▶ _Your assignment_: Only the lines from the beginning of the listing below through the line with "none -> cyan brick J11:K11 level 1" belong in the answer; please print them exactly and drop the pictures.

▶ _Input for this task_:
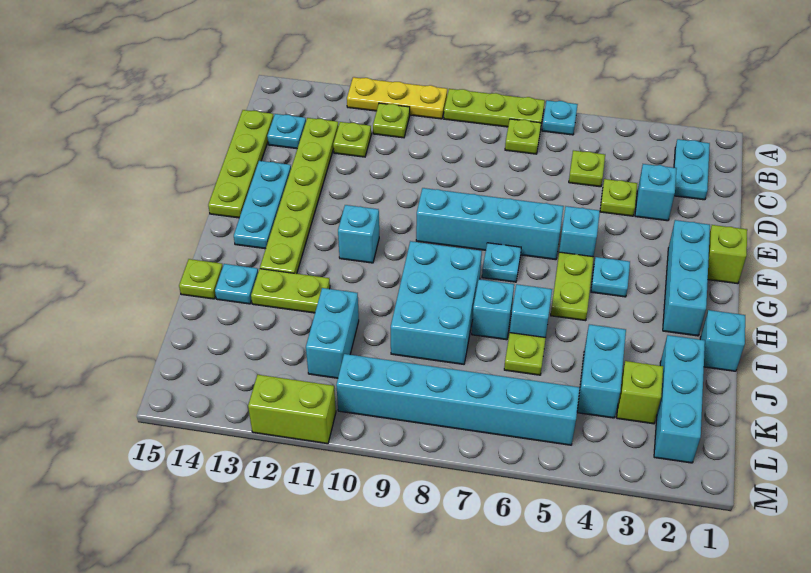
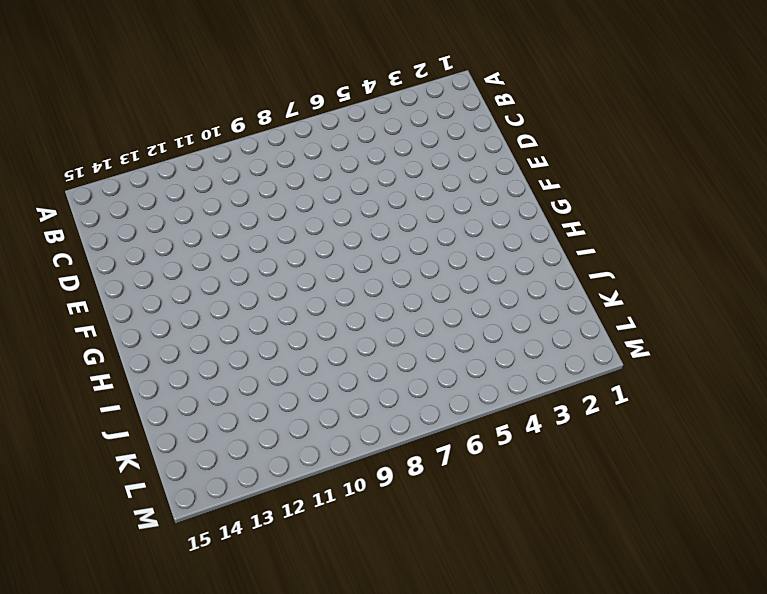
none -> cyan plate A6 level 1
none -> lime plate A7:A9 level 1
none -> yellow plate A10:A12 level 1
none -> cyan plate B2:C2 level 1

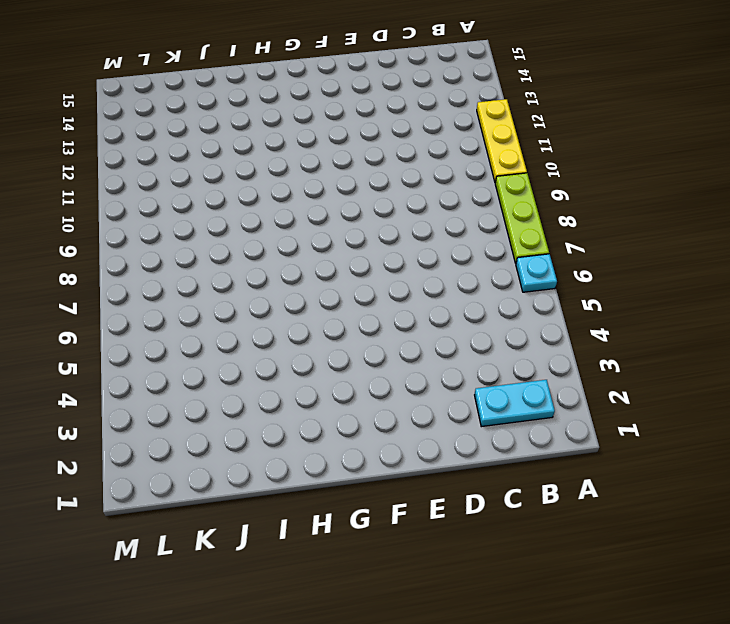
none -> lime plate B7 level 1
none -> lime plate B11 level 1
none -> lime plate C5 level 1
none -> lime plate C12 level 1

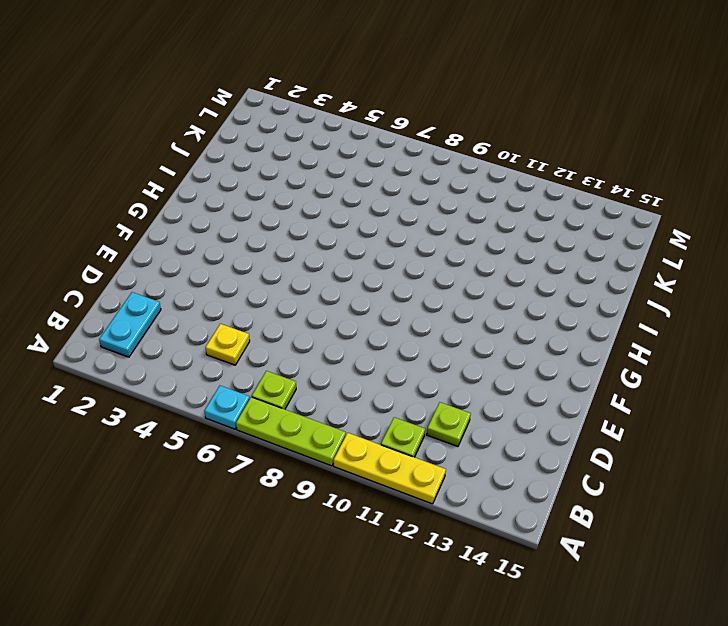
yellow plate C5 level 1 -> lime plate C5 level 1
none -> lime plate C13:H13 level 1
none -> cyan plate C14 level 1
none -> lime plate C15:F15 level 1
none -> cyan brick D3 level 1

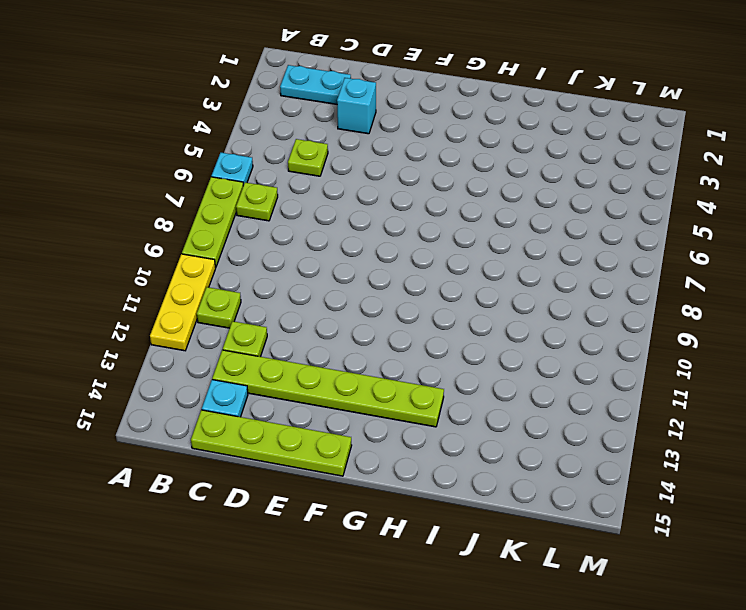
none -> lime plate D4 level 1
none -> cyan plate E14:G14 level 1
none -> lime brick F1 level 1
none -> cyan brick F2:H2 level 1

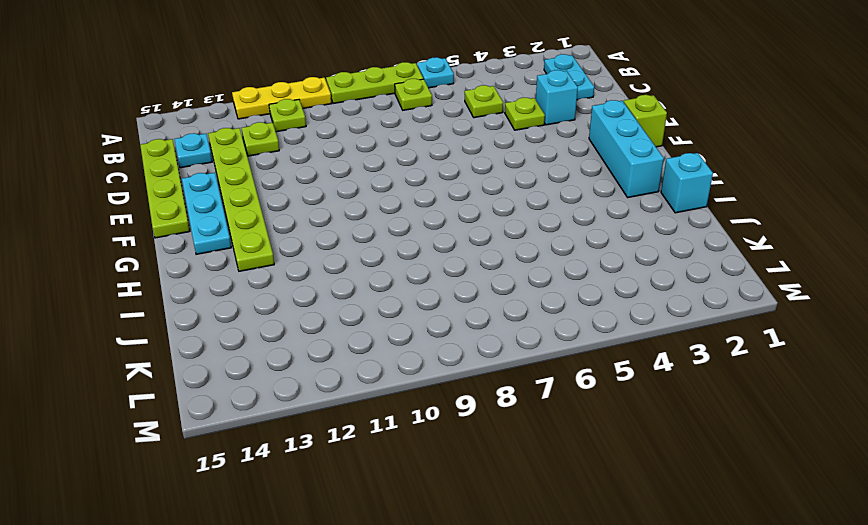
none -> cyan brick F5 level 1
none -> cyan brick F6:F9 level 1
none -> cyan plate G4 level 1
none -> lime plate G5:H5 level 1

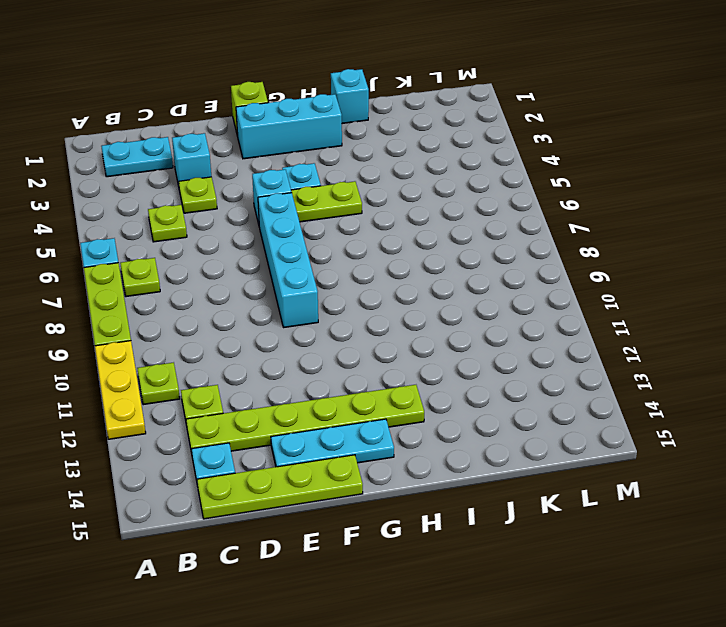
none -> cyan plate G7 level 1
none -> cyan brick G11 level 1
none -> cyan brick H8:J9 level 1
none -> cyan brick I6 level 1

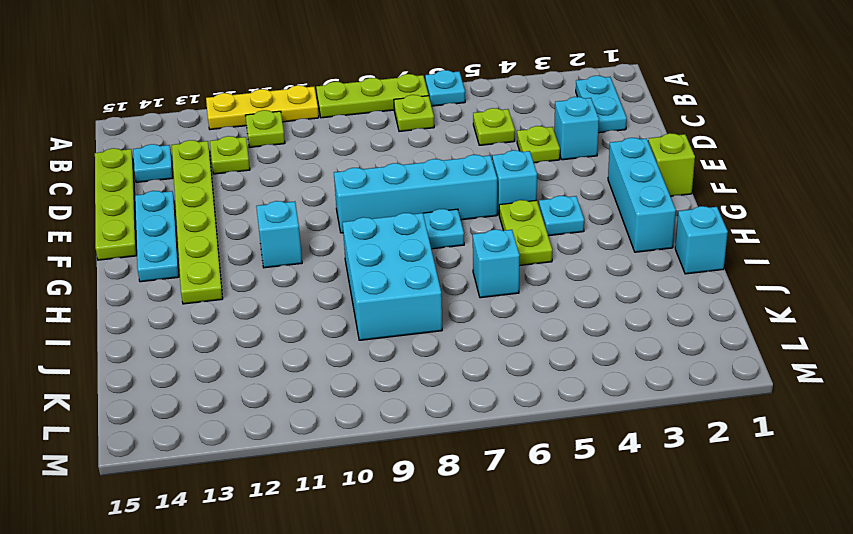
none -> cyan brick I7 level 1
none -> lime plate I12:I13 level 1
none -> cyan plate I14 level 1
none -> lime plate I15 level 1

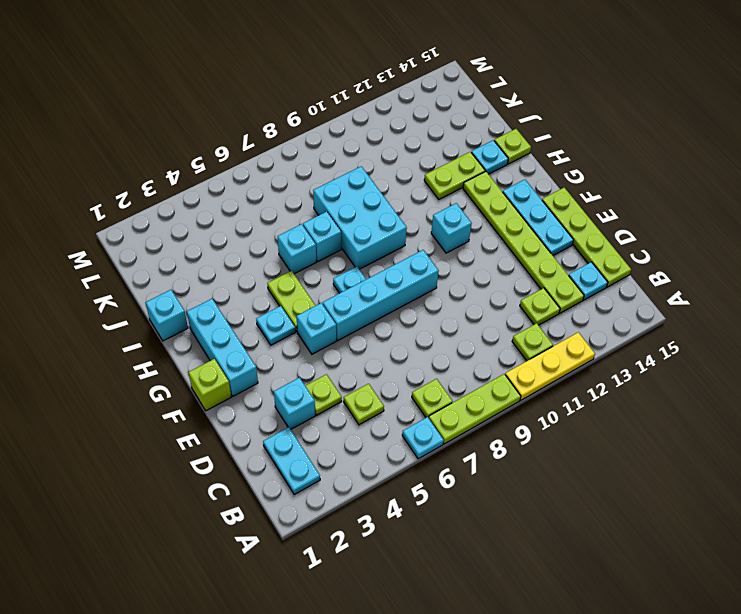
none -> cyan brick J2:L2 level 1
none -> cyan brick J4:K4 level 1
none -> lime plate J6 level 1
none -> cyan brick J11:K11 level 1

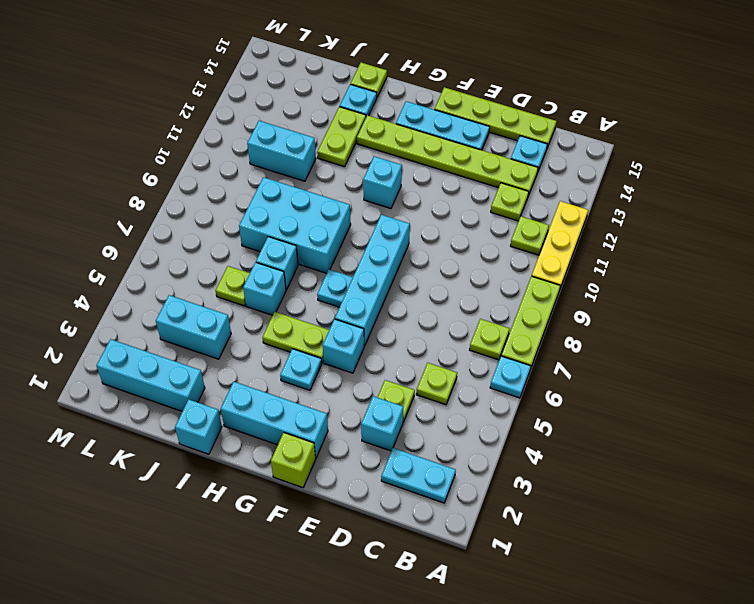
none -> lime brick K3 level 1
none -> cyan brick L5:L10 level 1
none -> lime brick M11:M12 level 1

▶ _Output for this exercise_:
none -> cyan plate A6 level 1
none -> lime plate A7:A9 level 1
none -> yellow plate A10:A12 level 1
none -> cyan plate B2:C2 level 1

none -> lime plate B7 level 1
none -> lime plate B11 level 1
none -> lime plate C5 level 1
none -> lime plate C12 level 1

yellow plate C5 level 1 -> lime plate C5 level 1
none -> lime plate C13:H13 level 1
none -> cyan plate C14 level 1
none -> lime plate C15:F15 level 1
none -> cyan brick D3 level 1

none -> lime plate D4 level 1
none -> cyan plate E14:G14 level 1
none -> lime brick F1 level 1
none -> cyan brick F2:H2 level 1

none -> cyan brick F5 level 1
none -> cyan brick F6:F9 level 1
none -> cyan plate G4 level 1
none -> lime plate G5:H5 level 1

none -> cyan plate G7 level 1
none -> cyan brick G11 level 1
none -> cyan brick H8:J9 level 1
none -> cyan brick I6 level 1

none -> cyan brick I7 level 1
none -> lime plate I12:I13 level 1
none -> cyan plate I14 level 1
none -> lime plate I15 level 1

none -> cyan brick J2:L2 level 1
none -> cyan brick J4:K4 level 1
none -> lime plate J6 level 1
none -> cyan brick J11:K11 level 1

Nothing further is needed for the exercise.